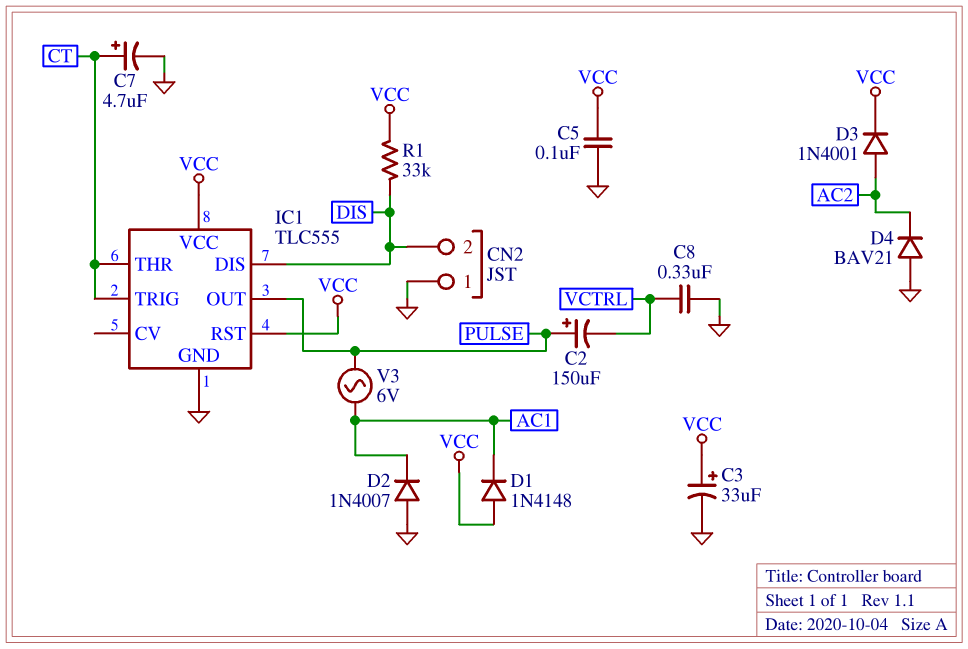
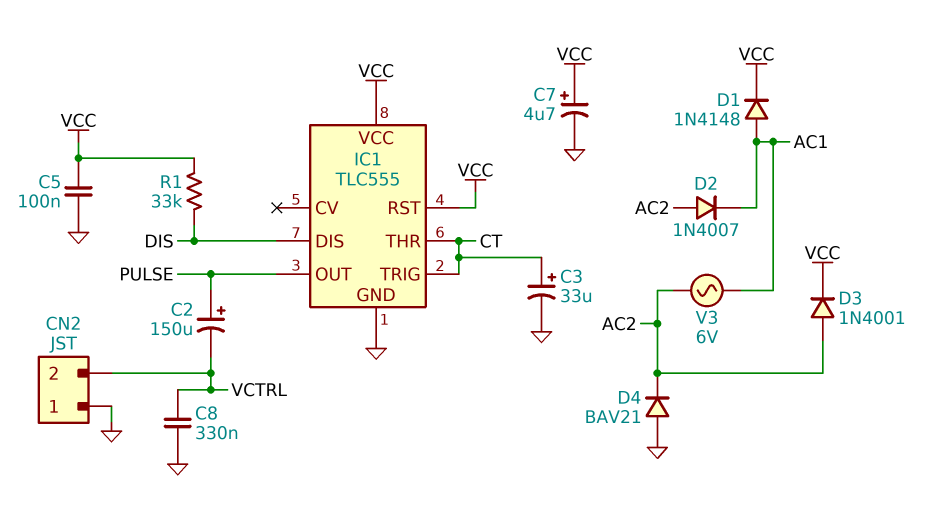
C3: 33uF (plus VCC, minus GND) -> 33uF (plus CT, minus GND)
C7: 4.7uF (plus CT, minus GND) -> 4.7uF (plus VCC, minus GND)
CN2 pin 2: DIS -> VCTRL
D1: diode 1N4148 (A VCC, K AC1) -> diode 1N4148 (A AC1, K VCC)
D2: diode 1N4007 (A GND, K AC1) -> diode 1N4007 (A AC2, K AC1)
V3: AC 6V (AC1, PULSE) -> AC 6V (AC1, AC2)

### Work item
Repeat the listing above up to and including the line with "D1: diode 1N4148", starting from its first line. Drop any pictures.

### Exercise output
C3: 33uF (plus VCC, minus GND) -> 33uF (plus CT, minus GND)
C7: 4.7uF (plus CT, minus GND) -> 4.7uF (plus VCC, minus GND)
CN2 pin 2: DIS -> VCTRL
D1: diode 1N4148 (A VCC, K AC1) -> diode 1N4148 (A AC1, K VCC)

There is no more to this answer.